__How to complete this task__:
Each line of the listing that contains the word "AGND" is to be copied.

━━━━━━━━━━

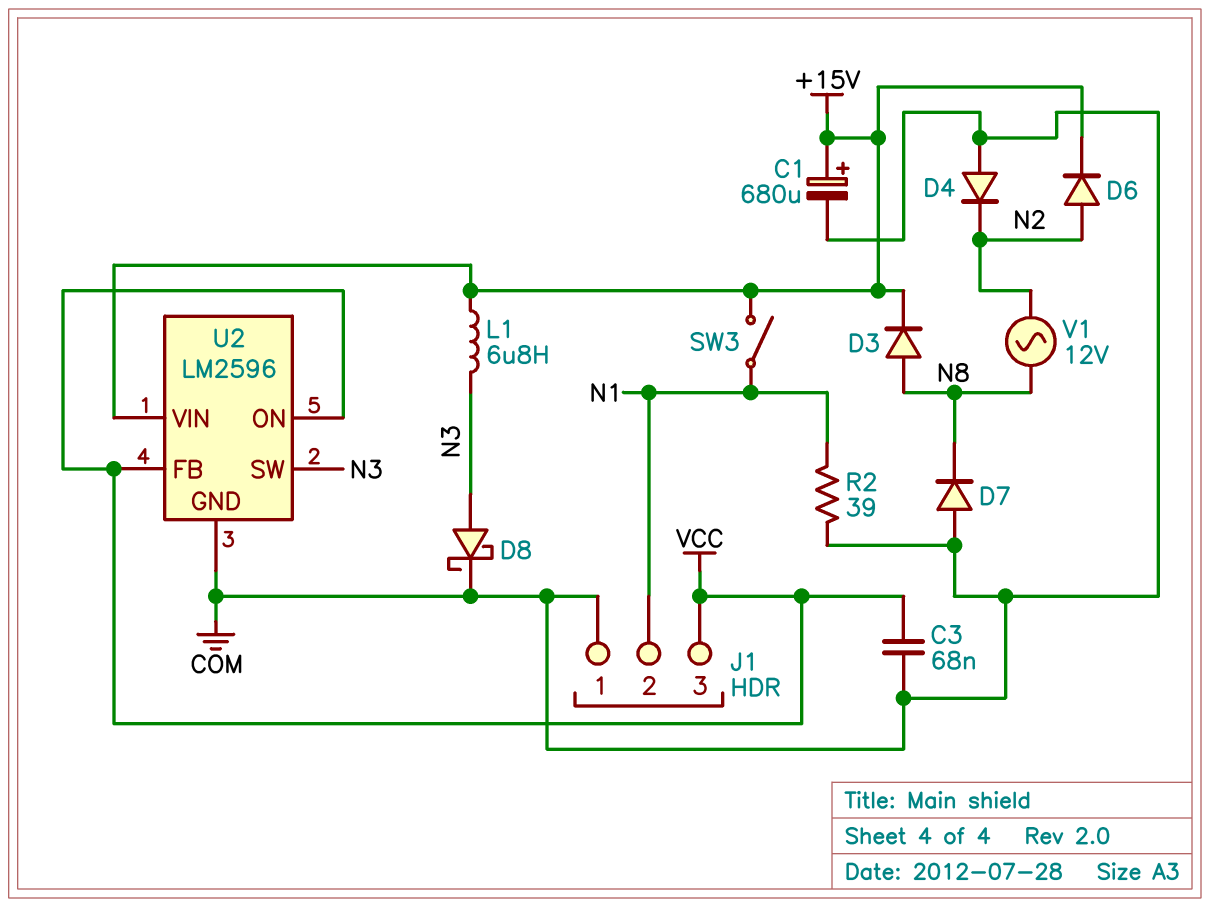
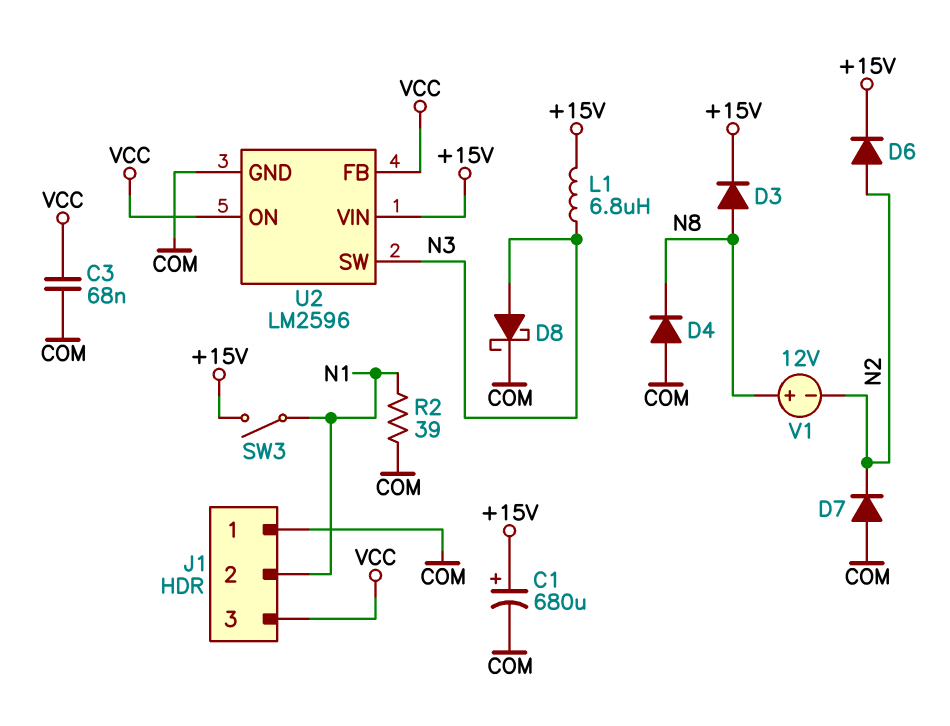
D4: diode (A COM, K N2) -> diode (A COM, K N8)
D7: diode (A COM, K N8) -> diode (A COM, K N2)
V1: AC 12V (N2, N8) -> 12V (plus N8, minus N2)

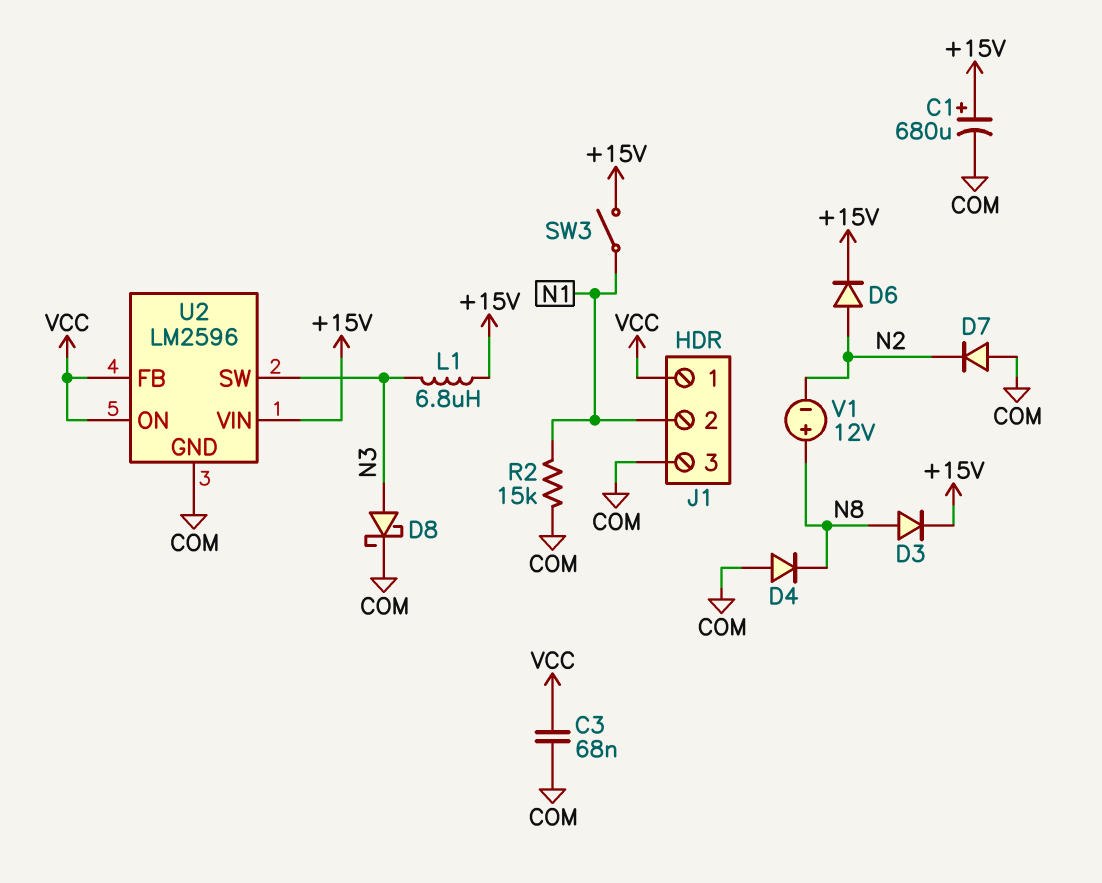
J1 pin 1: COM -> VCC
J1 pin 3: VCC -> COM
R2: 39 (COM, N1) -> 15k (COM, N1)

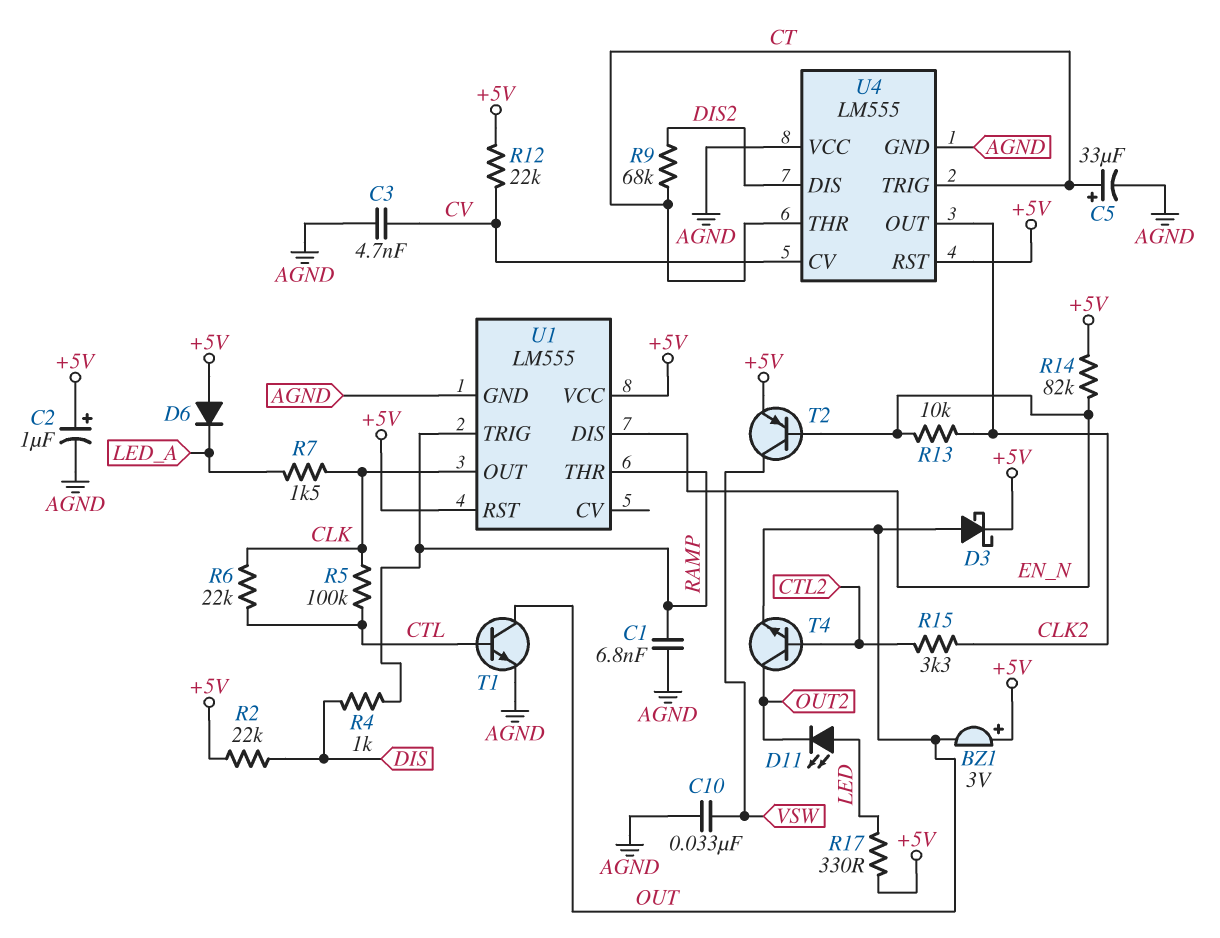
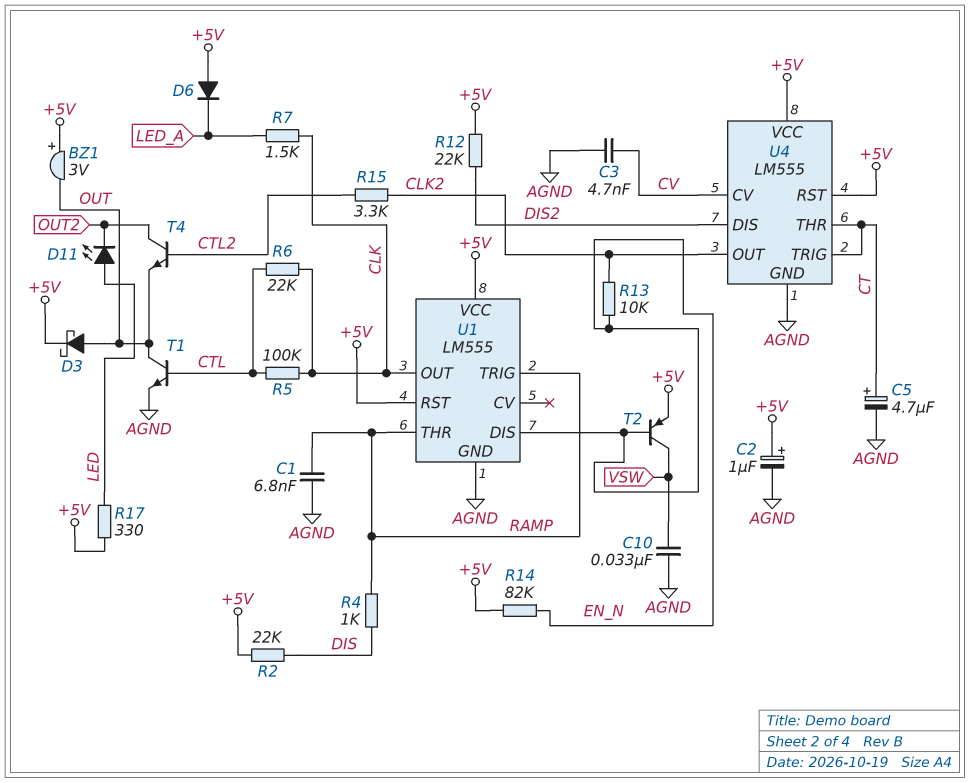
C5: 33uF (plus CT, minus AGND) -> 4.7uF (plus CT, minus AGND)
R9: 68k (CT, DIS2) -> none
R12: 22k (+5V, CV) -> 22k (+5V, DIS2)
U4 pin VCC: AGND -> +5V

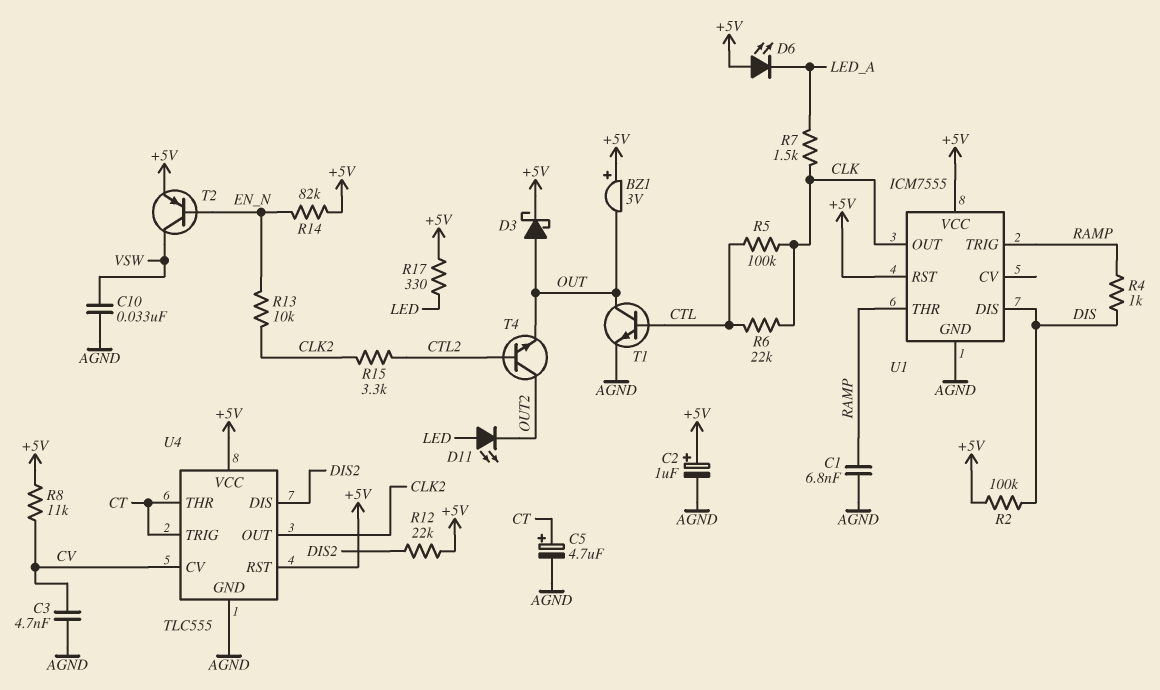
D6: diode (A +5V, K LED_A) -> LED (A +5V, K LED_A)
R2: 22k (+5V, DIS) -> 100k (+5V, DIS)
R8: none -> 11k (+5V, CV)
U1: LM555 -> ICM7555
U1 pin DIS: EN_N -> DIS
U4: LM555 -> TLC555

━━━━━━━━━━

__Response to this task__:
C5: 33uF (plus CT, minus AGND) -> 4.7uF (plus CT, minus AGND)
U4 pin VCC: AGND -> +5V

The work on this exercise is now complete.